§ **Work instructions**
Beginning at the line containing "orange pawn: 4 -> 5", repeat each line below exactly up to and including the line containing "white spray bottle: 1 -> 5". Do not repeat the pictures.

Records excerpted from a collection
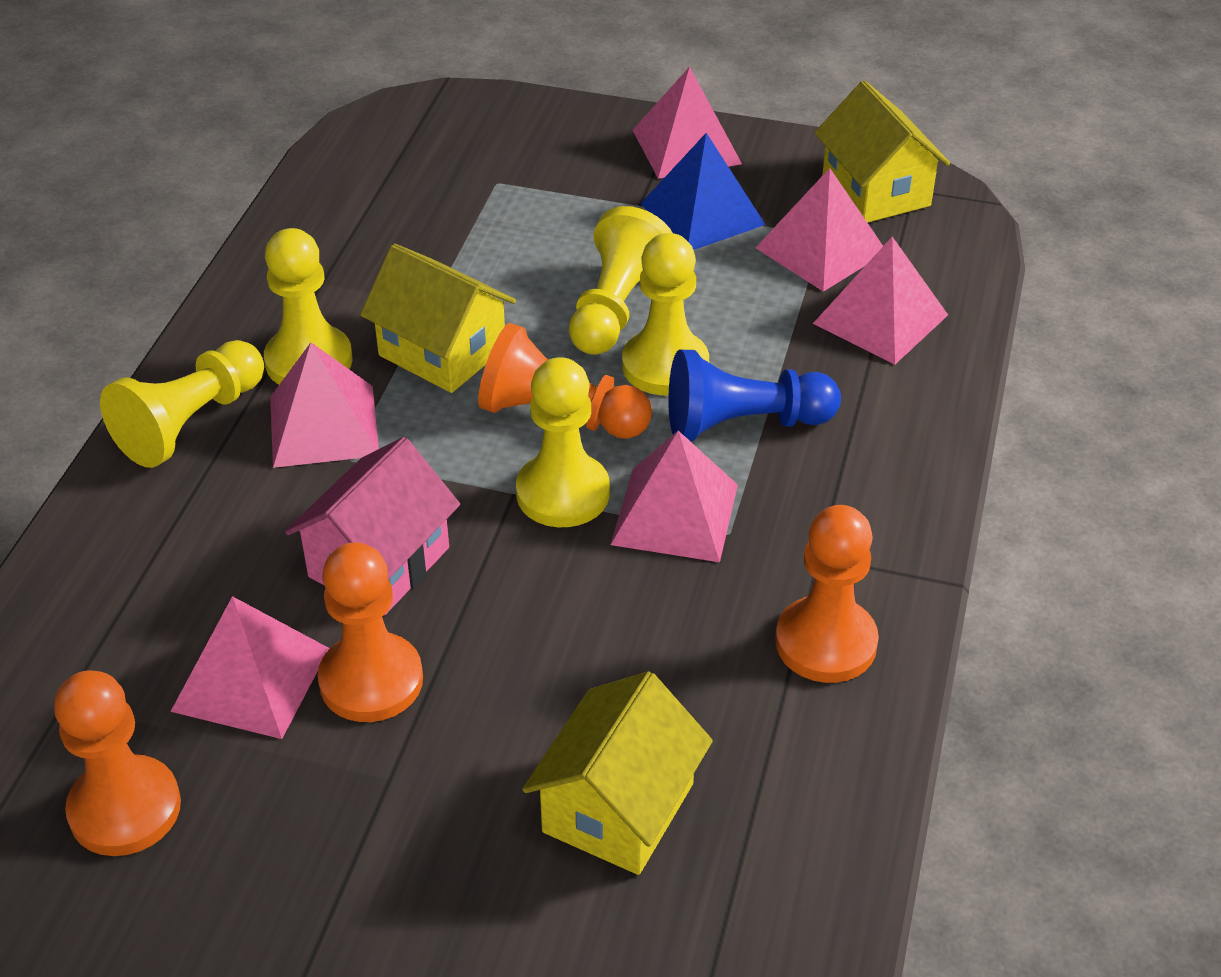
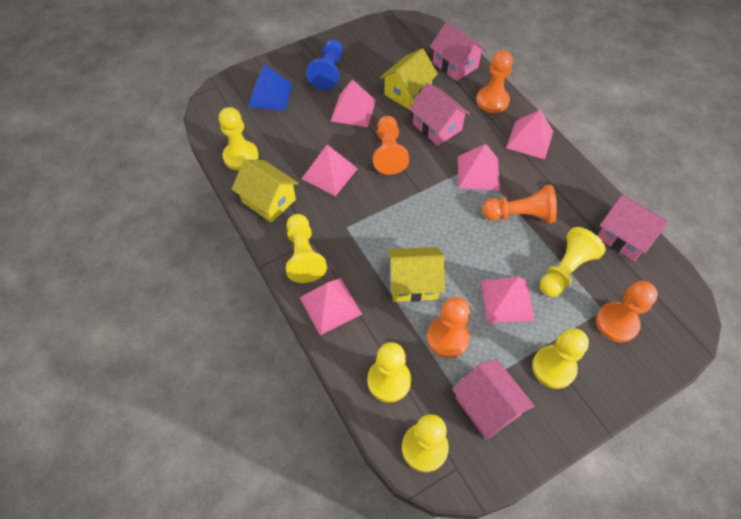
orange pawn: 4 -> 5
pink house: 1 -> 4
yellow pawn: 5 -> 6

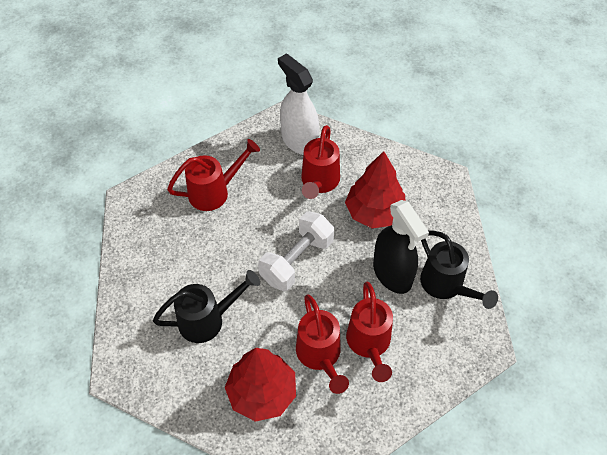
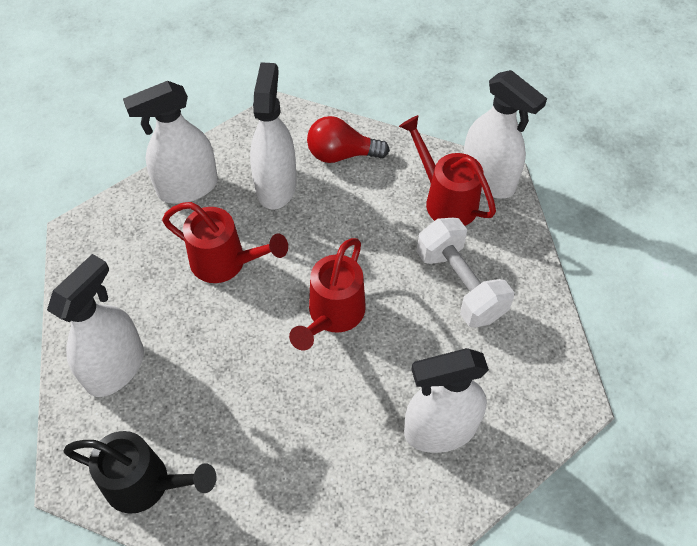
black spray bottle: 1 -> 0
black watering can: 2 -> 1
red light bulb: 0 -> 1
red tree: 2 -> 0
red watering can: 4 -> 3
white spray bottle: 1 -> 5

==

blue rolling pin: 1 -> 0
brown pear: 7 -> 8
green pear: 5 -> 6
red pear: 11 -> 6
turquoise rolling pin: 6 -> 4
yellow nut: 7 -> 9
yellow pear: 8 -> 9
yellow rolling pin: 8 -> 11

§ **Final answer**
orange pawn: 4 -> 5
pink house: 1 -> 4
yellow pawn: 5 -> 6

black spray bottle: 1 -> 0
black watering can: 2 -> 1
red light bulb: 0 -> 1
red tree: 2 -> 0
red watering can: 4 -> 3
white spray bottle: 1 -> 5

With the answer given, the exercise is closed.